Records from a data source:
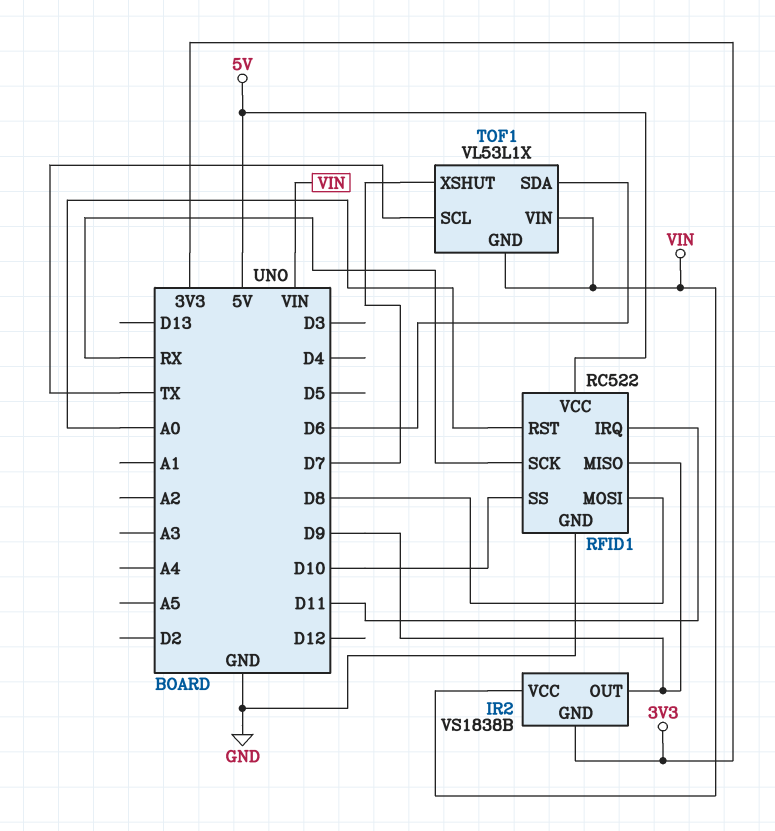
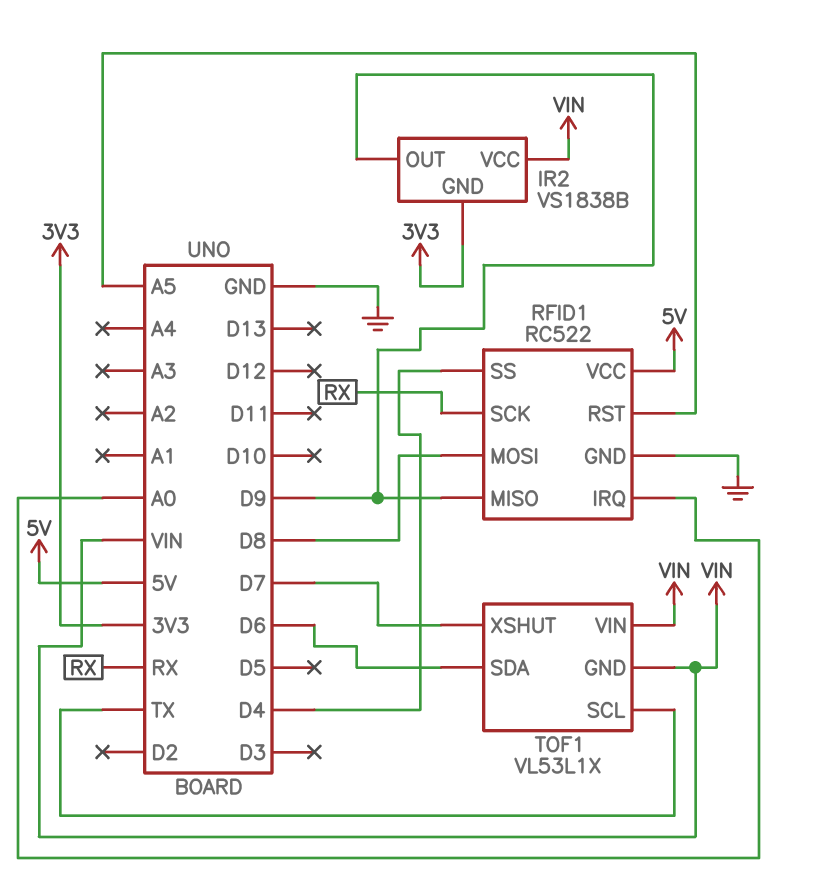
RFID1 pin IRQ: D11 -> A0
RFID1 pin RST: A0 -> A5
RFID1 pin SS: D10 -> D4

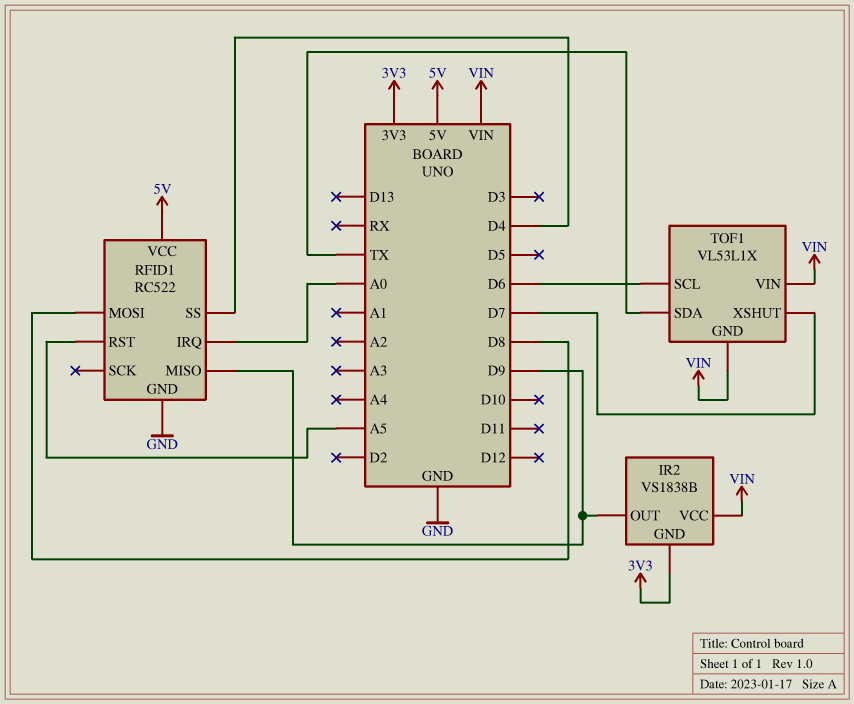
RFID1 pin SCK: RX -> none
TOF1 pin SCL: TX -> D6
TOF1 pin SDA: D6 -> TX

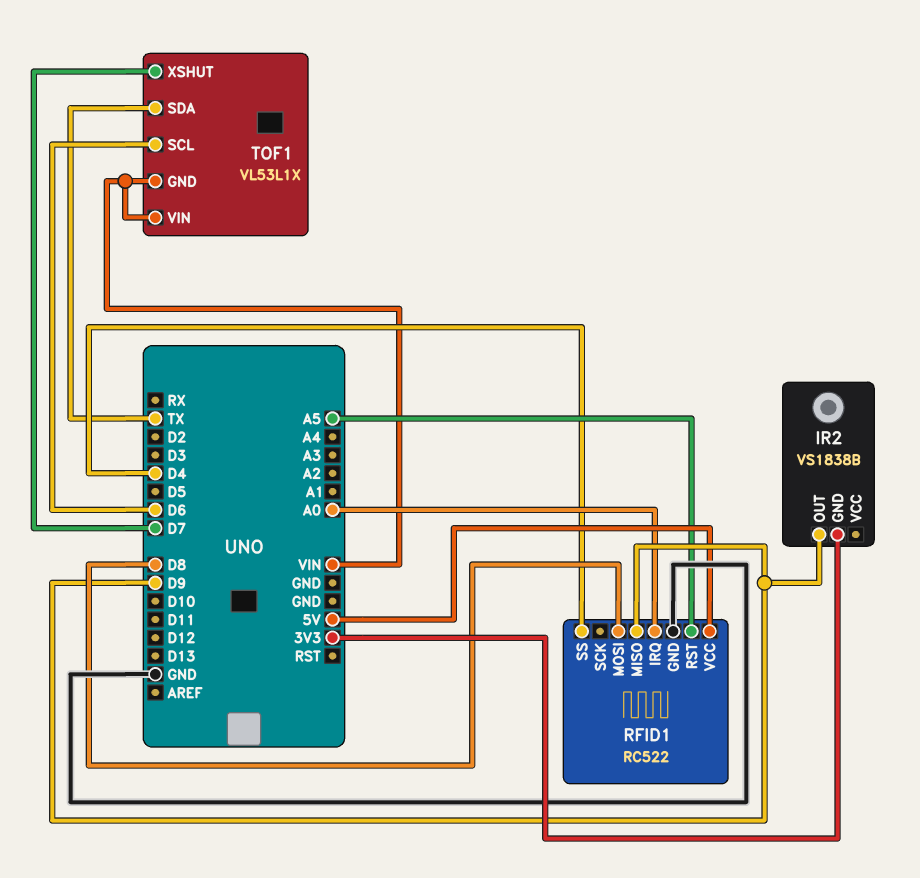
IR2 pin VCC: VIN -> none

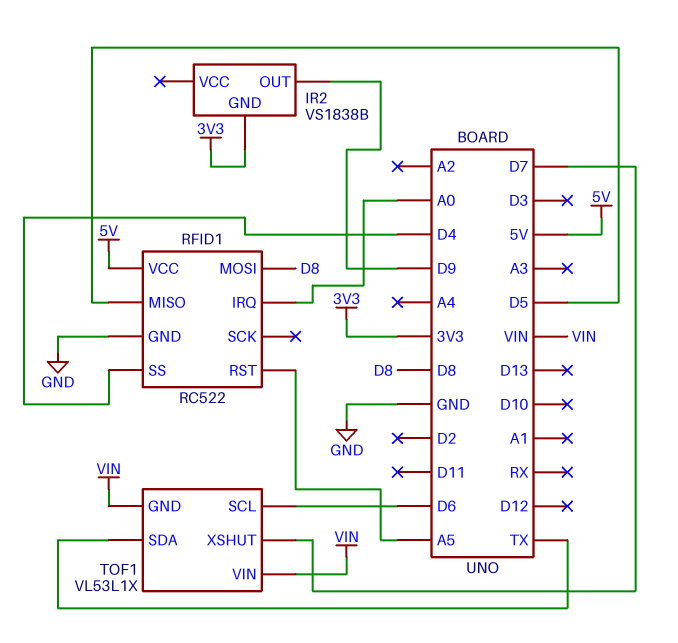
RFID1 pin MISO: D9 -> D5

Directions: Copy out the lines of the data where the word "none" can be found.

Expected answer:
RFID1 pin SCK: RX -> none
IR2 pin VCC: VIN -> none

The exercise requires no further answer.